* **REQUIREMENT**
List each line in the records below that contains the string "kern", matching case exactly.

* **RECORDS**
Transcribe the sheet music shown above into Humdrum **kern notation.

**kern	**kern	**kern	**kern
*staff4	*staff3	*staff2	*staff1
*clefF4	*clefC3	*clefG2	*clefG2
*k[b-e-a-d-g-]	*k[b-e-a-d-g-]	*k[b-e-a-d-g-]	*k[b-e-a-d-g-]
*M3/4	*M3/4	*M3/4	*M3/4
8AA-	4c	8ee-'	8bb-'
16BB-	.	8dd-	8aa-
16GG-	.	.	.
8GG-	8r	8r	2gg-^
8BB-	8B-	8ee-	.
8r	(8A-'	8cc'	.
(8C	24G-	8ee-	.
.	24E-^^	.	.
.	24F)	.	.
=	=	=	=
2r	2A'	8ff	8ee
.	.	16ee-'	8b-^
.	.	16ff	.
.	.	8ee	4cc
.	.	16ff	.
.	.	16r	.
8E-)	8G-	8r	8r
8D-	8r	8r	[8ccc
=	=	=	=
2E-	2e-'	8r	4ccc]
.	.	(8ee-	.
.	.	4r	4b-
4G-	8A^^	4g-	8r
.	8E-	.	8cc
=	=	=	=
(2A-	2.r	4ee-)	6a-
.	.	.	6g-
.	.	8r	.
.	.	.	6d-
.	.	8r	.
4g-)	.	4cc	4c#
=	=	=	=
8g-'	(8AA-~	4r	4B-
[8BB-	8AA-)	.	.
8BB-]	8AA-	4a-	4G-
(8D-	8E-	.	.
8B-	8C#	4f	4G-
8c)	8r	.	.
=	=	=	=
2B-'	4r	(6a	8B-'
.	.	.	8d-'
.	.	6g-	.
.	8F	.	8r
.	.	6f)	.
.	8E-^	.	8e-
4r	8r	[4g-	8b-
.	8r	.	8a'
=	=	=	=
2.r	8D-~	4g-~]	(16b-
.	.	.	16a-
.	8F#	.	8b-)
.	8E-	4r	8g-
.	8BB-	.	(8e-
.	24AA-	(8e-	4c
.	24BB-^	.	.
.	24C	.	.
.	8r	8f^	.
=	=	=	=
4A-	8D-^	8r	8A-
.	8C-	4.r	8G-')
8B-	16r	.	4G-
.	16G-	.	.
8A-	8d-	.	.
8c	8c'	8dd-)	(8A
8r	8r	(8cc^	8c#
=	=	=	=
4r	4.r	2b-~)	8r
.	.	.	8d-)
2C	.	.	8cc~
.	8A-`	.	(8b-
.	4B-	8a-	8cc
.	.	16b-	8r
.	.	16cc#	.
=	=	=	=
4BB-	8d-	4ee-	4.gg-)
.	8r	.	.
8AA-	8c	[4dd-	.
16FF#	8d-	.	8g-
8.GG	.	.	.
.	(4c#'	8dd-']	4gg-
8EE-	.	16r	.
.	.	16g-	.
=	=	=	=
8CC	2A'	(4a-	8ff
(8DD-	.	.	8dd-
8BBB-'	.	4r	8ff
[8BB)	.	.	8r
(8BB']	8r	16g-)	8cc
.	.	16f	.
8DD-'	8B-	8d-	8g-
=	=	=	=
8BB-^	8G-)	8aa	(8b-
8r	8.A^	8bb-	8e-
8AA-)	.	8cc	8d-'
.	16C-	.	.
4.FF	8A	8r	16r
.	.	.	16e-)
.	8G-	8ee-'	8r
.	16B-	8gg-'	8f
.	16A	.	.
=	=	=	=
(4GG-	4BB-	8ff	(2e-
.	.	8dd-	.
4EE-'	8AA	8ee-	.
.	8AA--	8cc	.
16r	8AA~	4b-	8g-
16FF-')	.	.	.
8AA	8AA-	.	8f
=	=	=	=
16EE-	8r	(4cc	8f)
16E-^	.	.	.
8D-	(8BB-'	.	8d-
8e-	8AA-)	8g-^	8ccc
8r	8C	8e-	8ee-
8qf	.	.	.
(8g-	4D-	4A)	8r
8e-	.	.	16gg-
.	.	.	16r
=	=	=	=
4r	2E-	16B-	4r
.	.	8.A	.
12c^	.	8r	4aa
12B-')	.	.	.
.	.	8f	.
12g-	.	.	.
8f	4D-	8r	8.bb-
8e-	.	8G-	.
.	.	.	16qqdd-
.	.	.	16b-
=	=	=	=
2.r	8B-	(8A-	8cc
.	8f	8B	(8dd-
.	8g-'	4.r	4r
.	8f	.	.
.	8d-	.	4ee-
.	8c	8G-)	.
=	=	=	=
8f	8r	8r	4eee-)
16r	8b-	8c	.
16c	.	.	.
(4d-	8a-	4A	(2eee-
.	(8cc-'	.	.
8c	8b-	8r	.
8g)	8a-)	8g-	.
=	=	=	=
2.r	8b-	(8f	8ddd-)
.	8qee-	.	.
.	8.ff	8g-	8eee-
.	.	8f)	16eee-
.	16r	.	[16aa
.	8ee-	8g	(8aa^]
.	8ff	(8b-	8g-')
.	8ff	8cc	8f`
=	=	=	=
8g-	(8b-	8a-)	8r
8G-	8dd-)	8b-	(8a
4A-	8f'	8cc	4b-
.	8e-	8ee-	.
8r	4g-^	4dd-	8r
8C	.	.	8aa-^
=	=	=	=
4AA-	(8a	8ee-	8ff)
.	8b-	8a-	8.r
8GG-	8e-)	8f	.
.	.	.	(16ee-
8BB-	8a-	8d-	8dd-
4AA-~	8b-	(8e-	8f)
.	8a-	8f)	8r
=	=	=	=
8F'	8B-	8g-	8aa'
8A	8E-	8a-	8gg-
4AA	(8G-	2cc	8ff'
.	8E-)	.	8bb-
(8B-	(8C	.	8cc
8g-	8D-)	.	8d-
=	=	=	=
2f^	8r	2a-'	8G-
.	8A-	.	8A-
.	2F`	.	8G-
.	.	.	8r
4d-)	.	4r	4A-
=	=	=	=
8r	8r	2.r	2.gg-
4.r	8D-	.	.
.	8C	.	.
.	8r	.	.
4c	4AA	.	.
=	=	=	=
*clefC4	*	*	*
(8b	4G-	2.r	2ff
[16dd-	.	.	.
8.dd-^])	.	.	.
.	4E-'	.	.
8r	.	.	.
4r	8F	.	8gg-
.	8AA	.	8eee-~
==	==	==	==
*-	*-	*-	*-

* **THE REPLY**
Transcribe the sheet music shown above into Humdrum **kern notation.
**kern	**kern	**kern	**kern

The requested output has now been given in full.